-------- Available data
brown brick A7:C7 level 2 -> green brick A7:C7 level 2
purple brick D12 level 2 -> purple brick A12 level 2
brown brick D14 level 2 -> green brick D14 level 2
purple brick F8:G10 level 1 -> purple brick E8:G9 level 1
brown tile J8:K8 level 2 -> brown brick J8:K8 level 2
----------------
-------- Available data
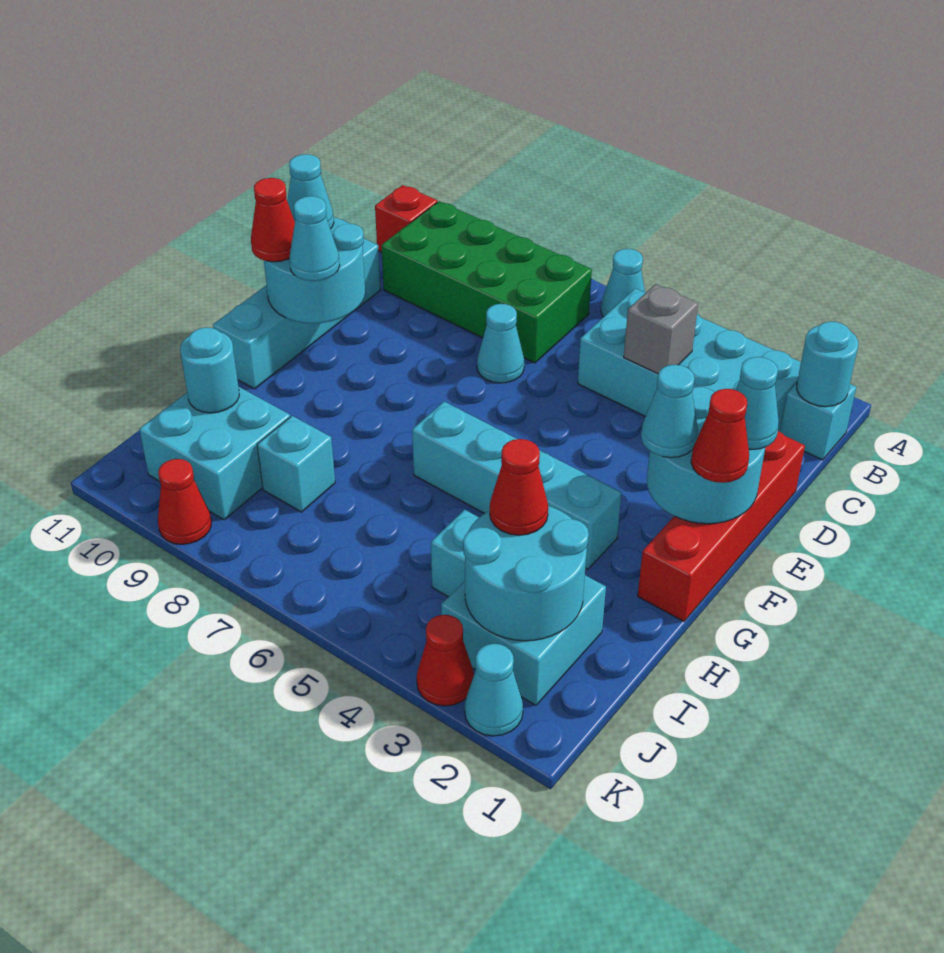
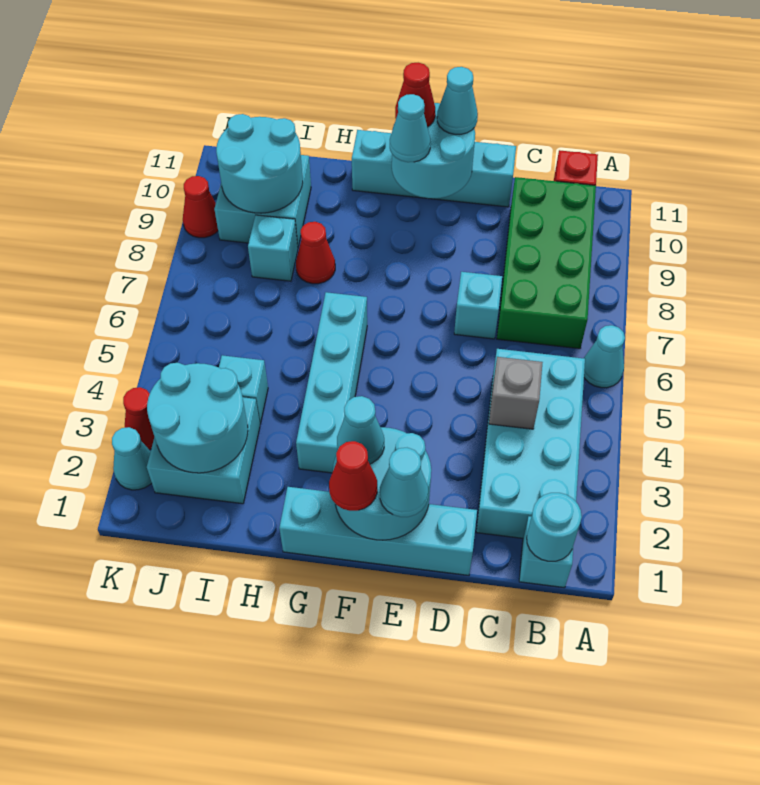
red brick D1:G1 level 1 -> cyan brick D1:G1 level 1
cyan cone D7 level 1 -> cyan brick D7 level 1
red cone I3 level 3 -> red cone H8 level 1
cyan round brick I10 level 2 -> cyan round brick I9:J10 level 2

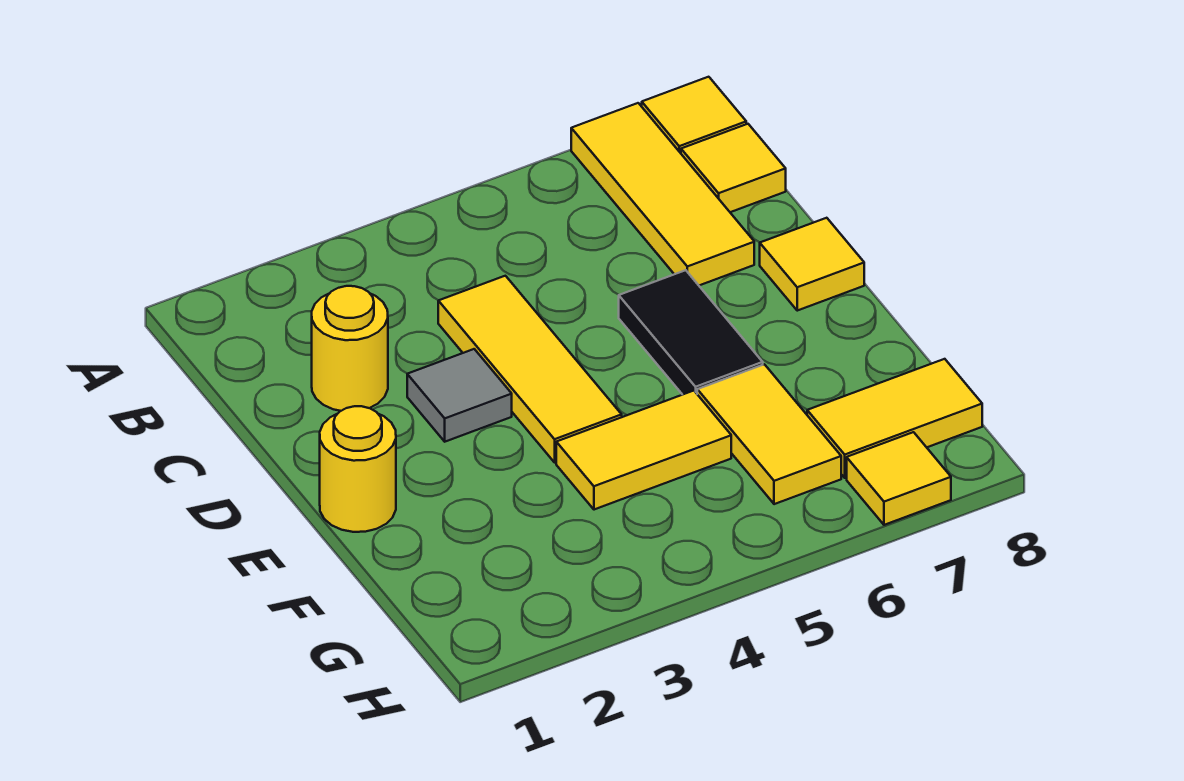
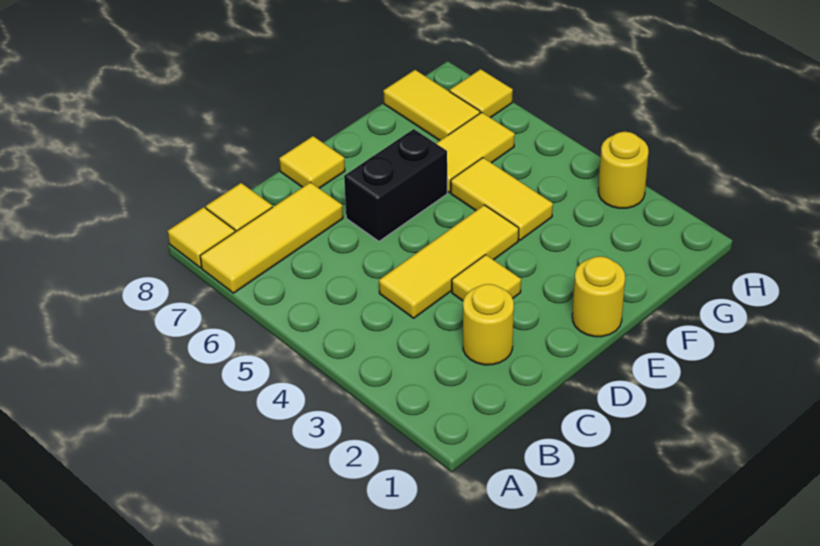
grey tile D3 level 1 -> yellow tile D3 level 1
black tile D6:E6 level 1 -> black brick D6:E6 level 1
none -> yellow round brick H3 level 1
----------------
- Work order -
Retype, exactly and in full, the lines above from the one containing "grey tile D3" through the one containing "none -> yellow round brick H3 level 1".

- Result for this task -
grey tile D3 level 1 -> yellow tile D3 level 1
black tile D6:E6 level 1 -> black brick D6:E6 level 1
none -> yellow round brick H3 level 1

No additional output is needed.